--- Data extract ---
=== Section Start ===

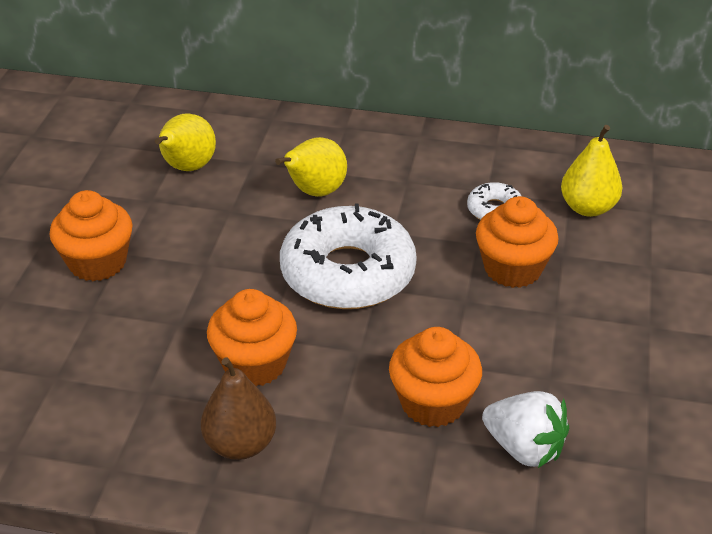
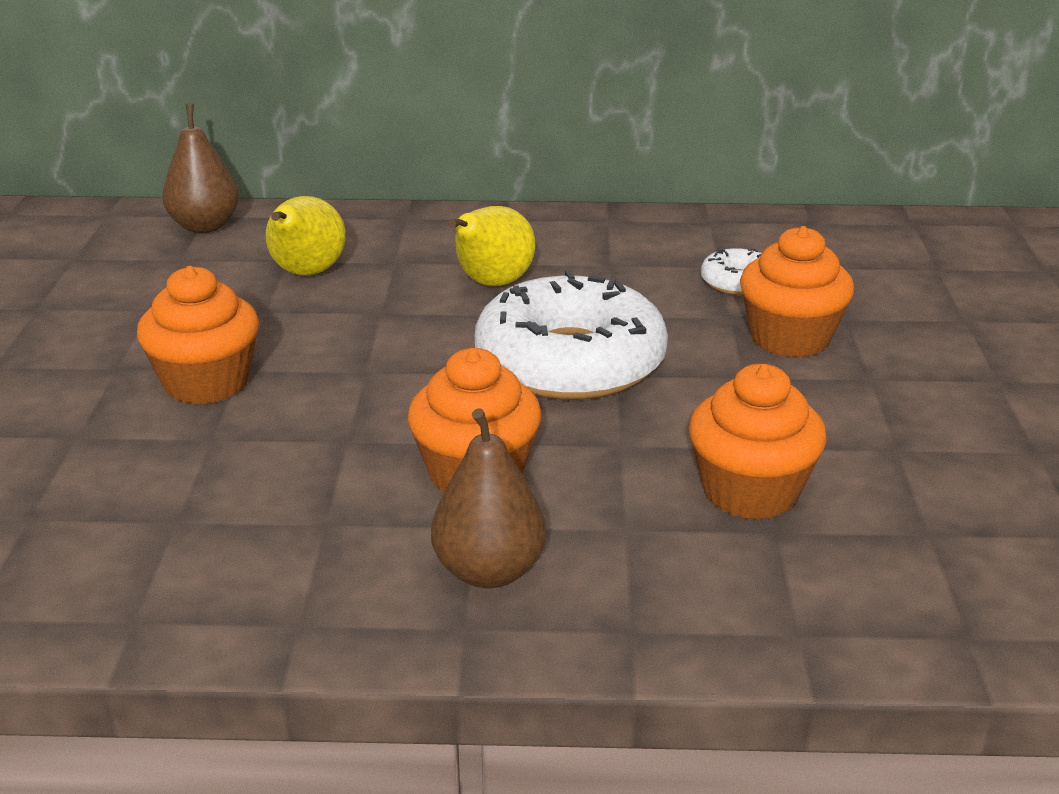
camera: 10 degrees left, 10 degrees down
(127, 113) = (205, 226): none -> brown pear
(524, 448) = (902, 529): white strawberry -> none
(588, 208) = (855, 271): yellow pear -> none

=== Section End ===

--- Exercise ---
Copy each line of the listing in which the word "pear" can be found.

--- Finished task ---
(127, 113) = (205, 226): none -> brown pear
(588, 208) = (855, 271): yellow pear -> none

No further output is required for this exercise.